- Task brief:
Each line of the listing that includes the string "orange" needs to be located and copied.
::: The records :::
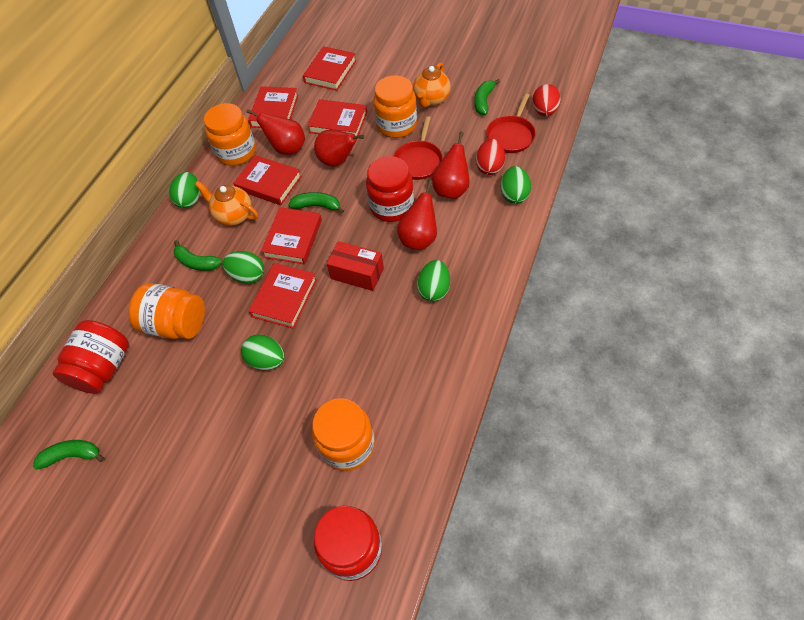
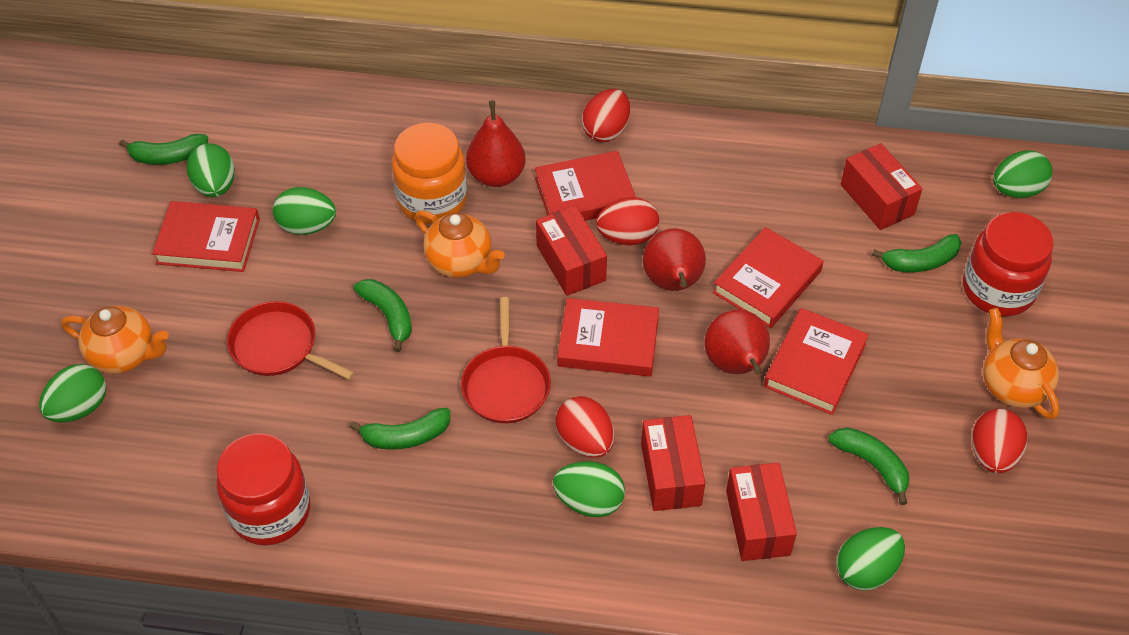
green banana: [33,440,105,470] [173,240,223,271] [289,192,344,213] [474,79,500,115] = 4 -> [119,134,208,165] [350,408,450,450] [353,279,412,352] [829,427,909,505] [872,234,962,272] = 5
green egg: [169,172,200,208] [222,251,264,284] [241,335,284,370] [417,260,450,301] [501,166,531,204] = 5 -> [39,364,106,422] [187,143,235,197] [273,187,336,235] [553,461,625,517] [836,527,905,591] [993,151,1053,198] = 6
orange jar: [128,283,205,339] [204,103,256,166] [312,398,375,471] [373,75,417,138] = 4 -> [392,123,467,224] = 1
orange teapot: [195,181,258,226] [413,62,451,108] = 2 -> [61,306,169,374] [415,210,505,278] [983,308,1060,419] = 3
red book: [233,155,302,205] [248,86,298,128] [249,263,317,329] [261,207,322,265] [303,46,357,91] [307,99,367,136] = 6 -> [152,201,260,272] [535,151,636,221] [557,298,659,377] [713,227,823,328] [764,308,869,415] = 5
red box: [327,241,384,291] = 1 -> [536,206,607,296] [641,415,705,511] [726,463,797,561] [841,143,922,230] = 4
red egg: [476,139,505,175] [533,84,561,116] = 2 -> [555,396,614,457] [582,89,630,142] [596,197,659,245] [972,409,1027,473] = 4
red jar: [53,320,129,394] [314,506,382,581] [366,156,414,222] = 3 -> [216,433,310,546] [963,212,1054,316] = 2
red pear: [246,109,305,155] [314,129,364,167] [397,180,437,250] [431,131,470,199] = 4 -> [466,100,526,187] [643,228,706,291] [704,310,770,375] = 3

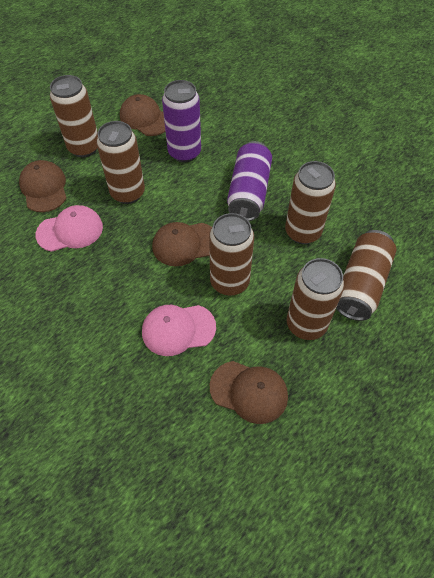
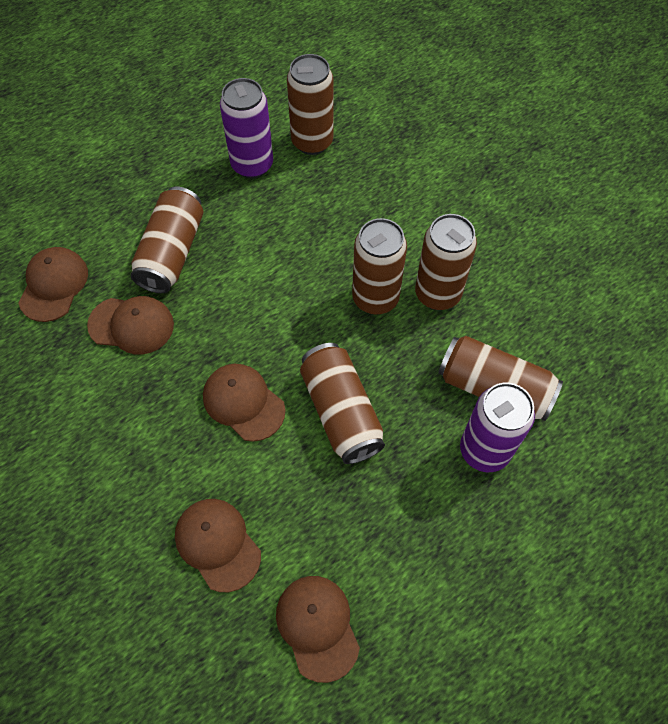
brown cap: [19,160,66,212] [120,94,166,136] [152,222,212,266] [210,361,288,424] = 4 -> [18,247,88,322] [87,296,174,355] [175,499,261,592] [203,364,285,442] [276,576,360,683] = 5
pink cap: [36,205,103,252] [142,305,216,356] = 2 -> none = 0

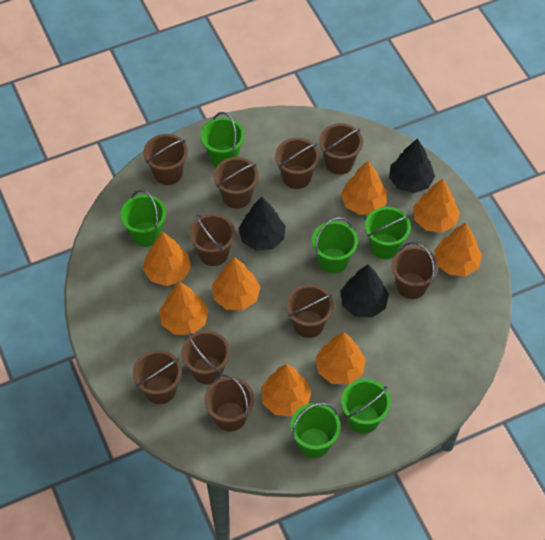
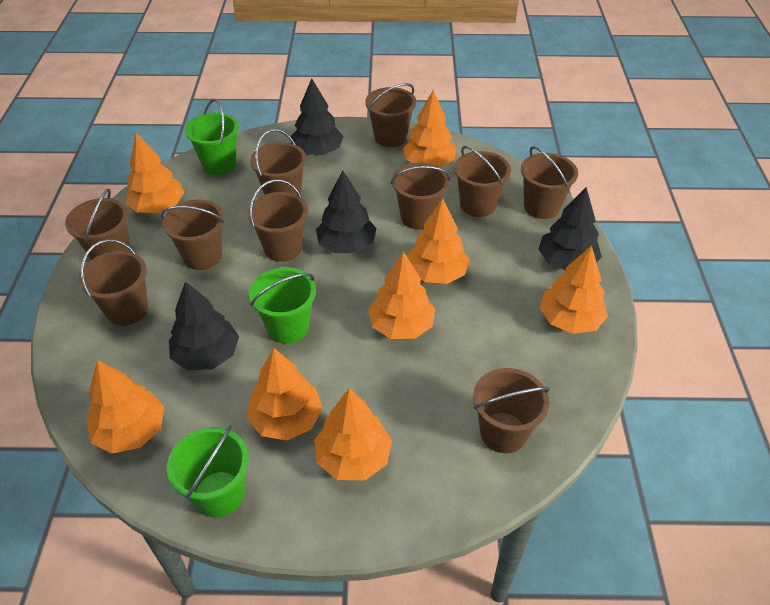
black tree: [238,197,286,250] [340,264,389,318] [389,138,435,193] = 3 -> [169,281,239,371] [291,78,344,155] [316,170,377,253] [538,187,602,270] = 4
green bucket: [120,190,166,247] [201,112,245,167] [290,403,341,458] [312,217,358,274] [341,379,391,434] [365,207,411,259] = 6 -> [167,425,249,518] [185,99,239,175] [249,267,316,344] = 3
:::
- Answer space:
orange jar: [128,283,205,339] [204,103,256,166] [312,398,375,471] [373,75,417,138] = 4 -> [392,123,467,224] = 1
orange teapot: [195,181,258,226] [413,62,451,108] = 2 -> [61,306,169,374] [415,210,505,278] [983,308,1060,419] = 3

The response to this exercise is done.